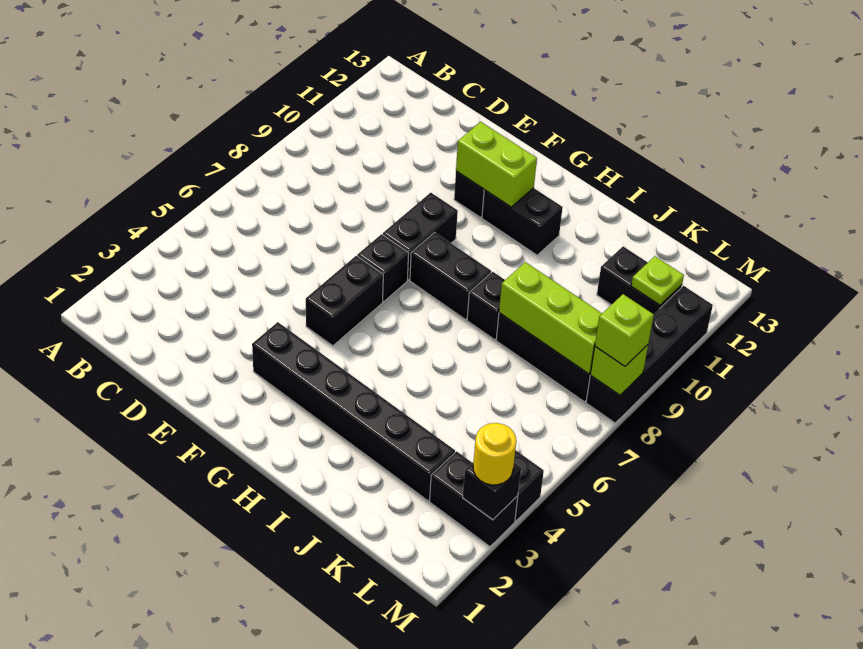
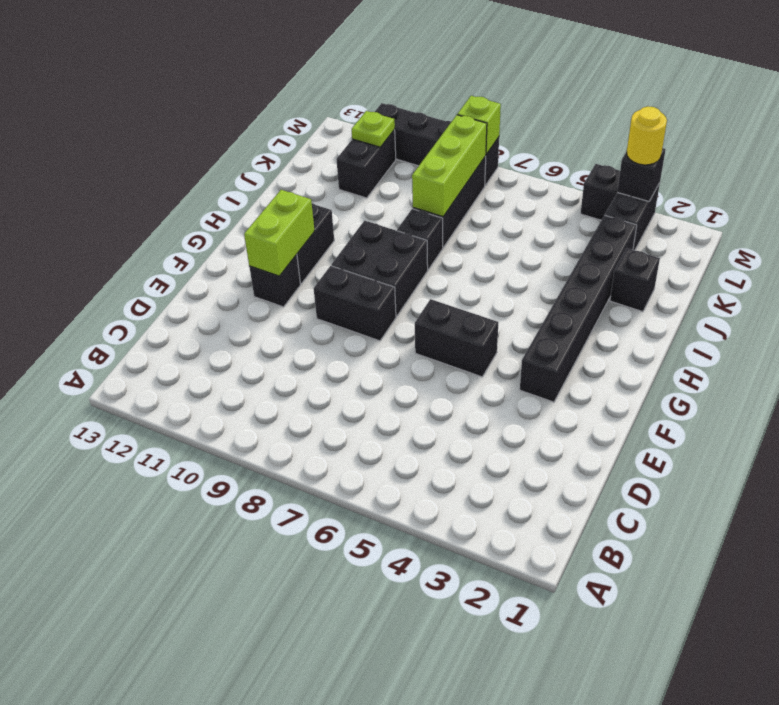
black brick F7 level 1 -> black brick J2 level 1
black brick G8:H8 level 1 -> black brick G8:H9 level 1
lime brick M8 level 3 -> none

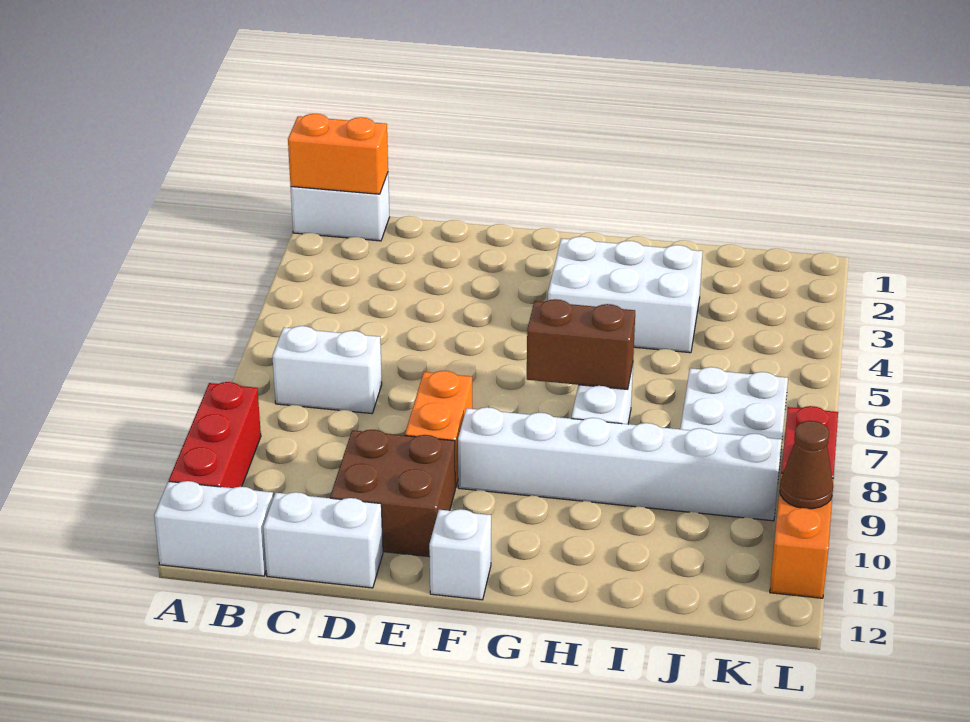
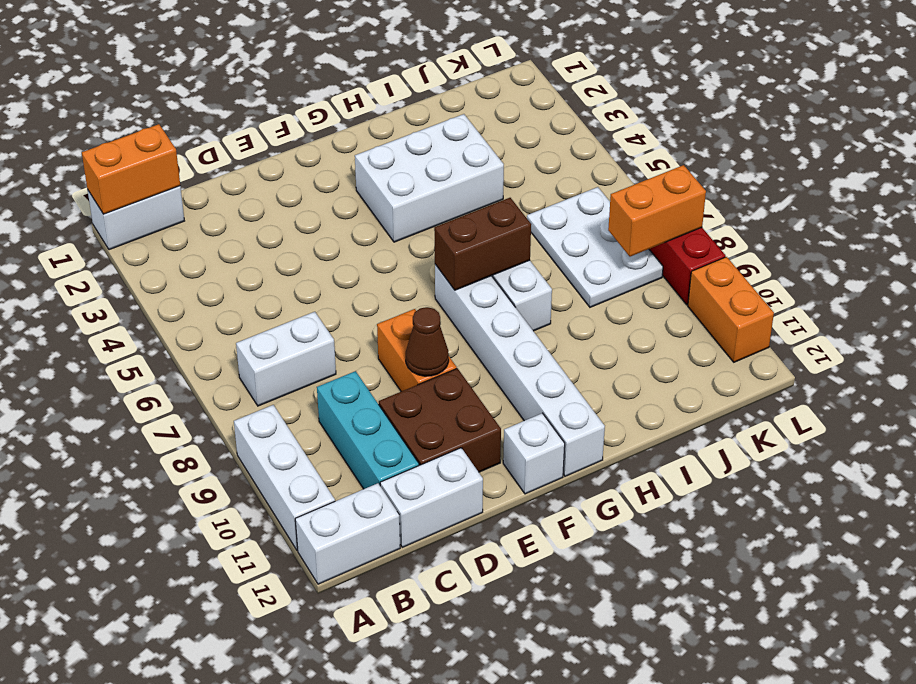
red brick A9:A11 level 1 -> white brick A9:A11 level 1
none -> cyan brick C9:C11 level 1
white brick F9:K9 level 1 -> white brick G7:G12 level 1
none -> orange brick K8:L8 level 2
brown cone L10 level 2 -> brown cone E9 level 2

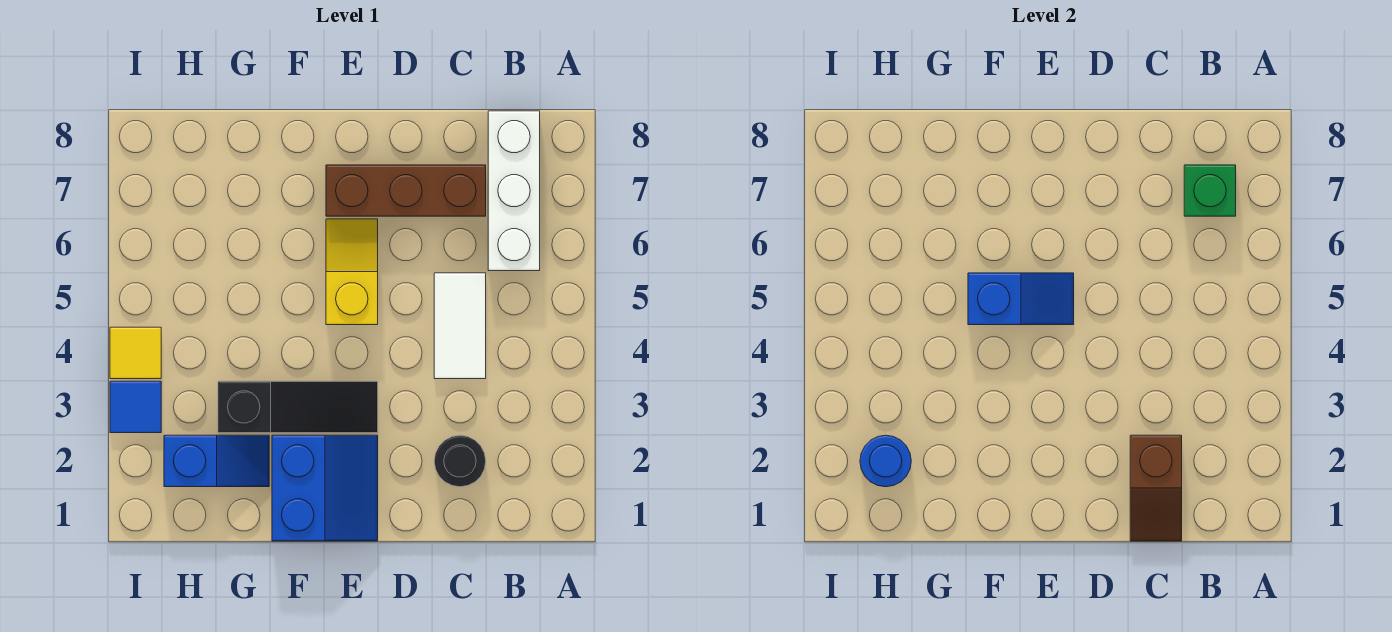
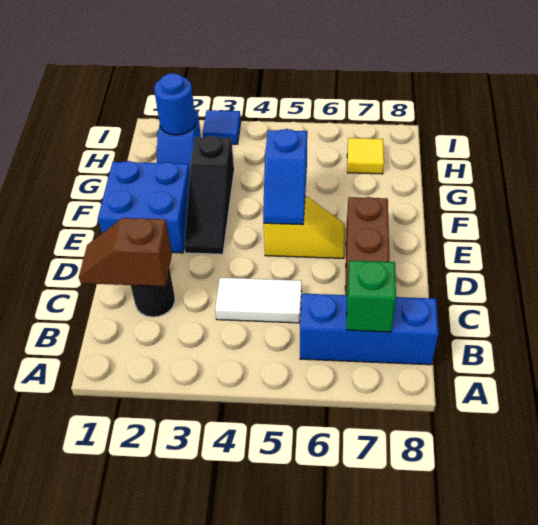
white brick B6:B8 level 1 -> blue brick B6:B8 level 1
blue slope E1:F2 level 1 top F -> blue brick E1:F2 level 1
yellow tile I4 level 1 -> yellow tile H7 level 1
....
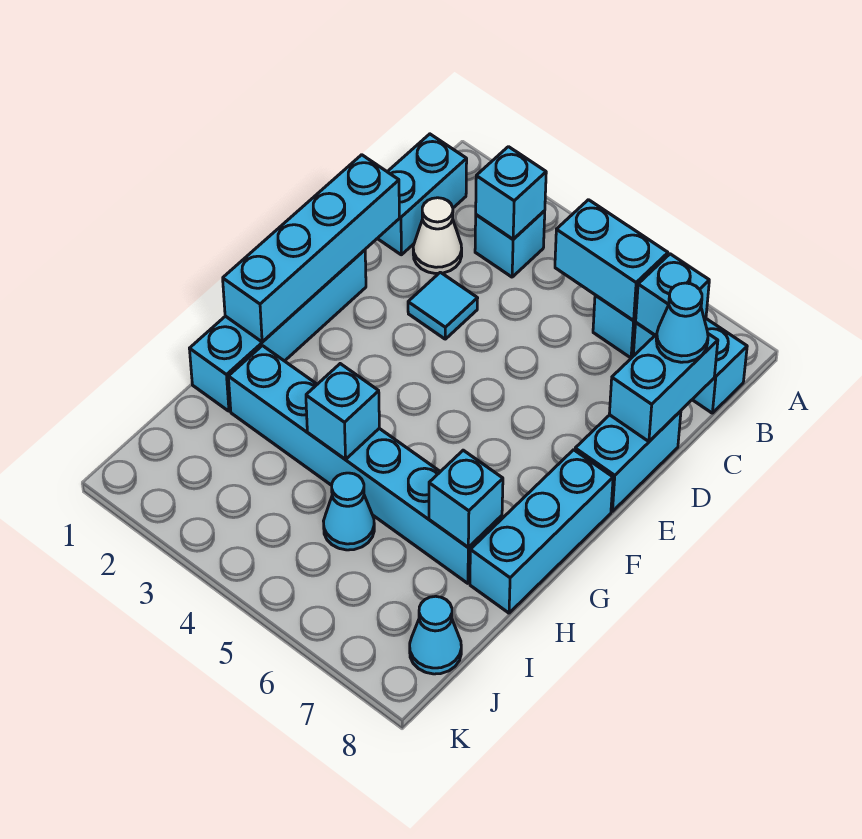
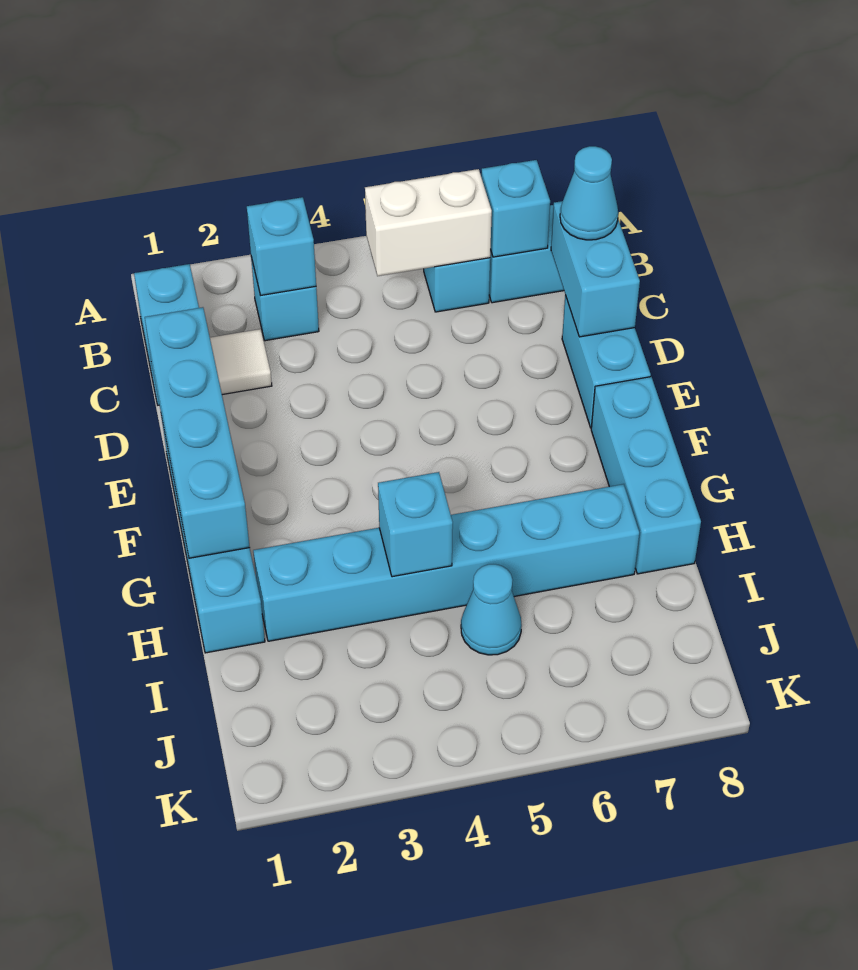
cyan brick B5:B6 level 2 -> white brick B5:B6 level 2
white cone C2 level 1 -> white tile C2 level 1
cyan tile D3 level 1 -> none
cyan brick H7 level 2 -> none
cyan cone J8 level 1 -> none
....
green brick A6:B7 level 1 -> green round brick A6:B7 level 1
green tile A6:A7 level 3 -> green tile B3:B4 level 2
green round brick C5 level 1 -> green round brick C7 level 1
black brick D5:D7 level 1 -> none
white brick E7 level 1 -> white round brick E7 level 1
....
§ **Exercise**:
Take the records above and return, word for word, only the lines that fall from the line with "black brick D5:D7 level 1 -> none" to the line with "white brick E7", both of them included.

§ **Result**:
black brick D5:D7 level 1 -> none
white brick E7 level 1 -> white round brick E7 level 1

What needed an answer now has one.